● TO BE DONE: Set out the rows below as a Markdown table with the columns "No." and "Line," giving each line its number and skipping blank lines. Omit the pictures.

● Dataset excerpt:
..............................

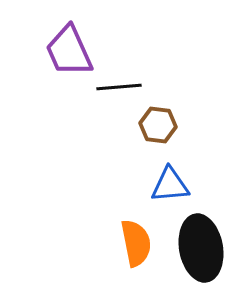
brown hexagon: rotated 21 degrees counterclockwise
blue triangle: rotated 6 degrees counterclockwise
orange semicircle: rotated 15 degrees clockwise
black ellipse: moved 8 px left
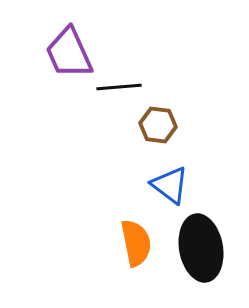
purple trapezoid: moved 2 px down
blue triangle: rotated 42 degrees clockwise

..............................

● WRITTEN ANSWER:
| No. | Line |
|---|---|
| 1 | brown hexagon: rotated 21 degrees counterclockwise |
| 2 | blue triangle: rotated 6 degrees counterclockwise |
| 3 | orange semicircle: rotated 15 degrees clockwise |
| 4 | black ellipse: moved 8 px left |
| 5 | purple trapezoid: moved 2 px down |
| 6 | blue triangle: rotated 42 degrees clockwise |